_ABOUT THIS TASK_
Filter this data down to the lines that hold "white", and copy them.

_DATA PROVIDED_
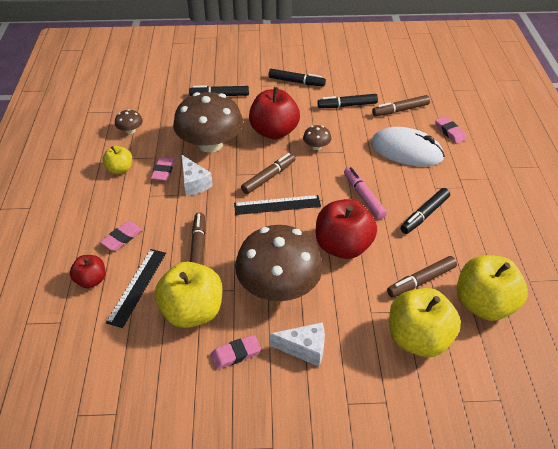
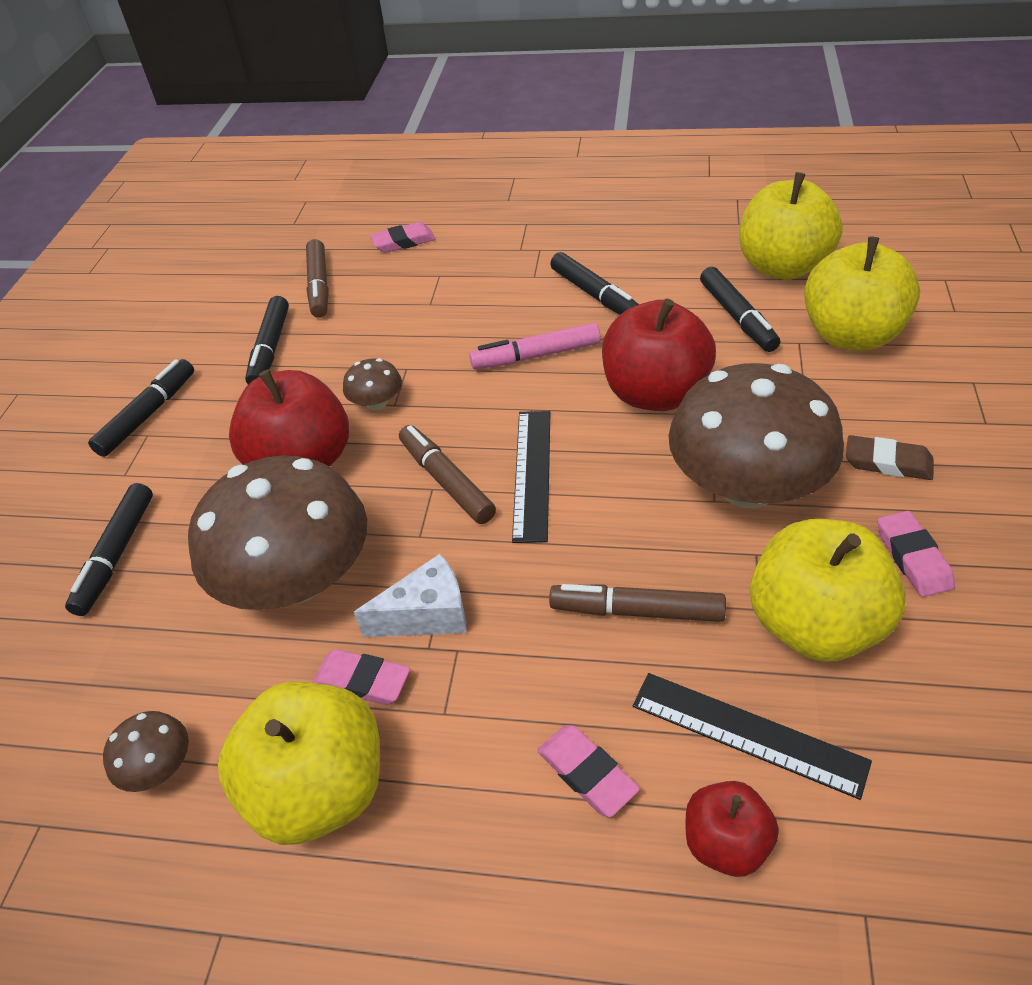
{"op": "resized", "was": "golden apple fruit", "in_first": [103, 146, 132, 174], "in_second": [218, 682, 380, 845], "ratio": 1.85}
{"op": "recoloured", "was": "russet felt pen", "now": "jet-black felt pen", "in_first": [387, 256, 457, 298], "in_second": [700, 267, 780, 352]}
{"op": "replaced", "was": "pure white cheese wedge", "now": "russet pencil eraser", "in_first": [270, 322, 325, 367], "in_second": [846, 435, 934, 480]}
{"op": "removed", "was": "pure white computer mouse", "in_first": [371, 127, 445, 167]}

_SOLUTION FOR THIS PROBLEM_
{"op": "replaced", "was": "pure white cheese wedge", "now": "russet pencil eraser", "in_first": [270, 322, 325, 367], "in_second": [846, 435, 934, 480]}
{"op": "removed", "was": "pure white computer mouse", "in_first": [371, 127, 445, 167]}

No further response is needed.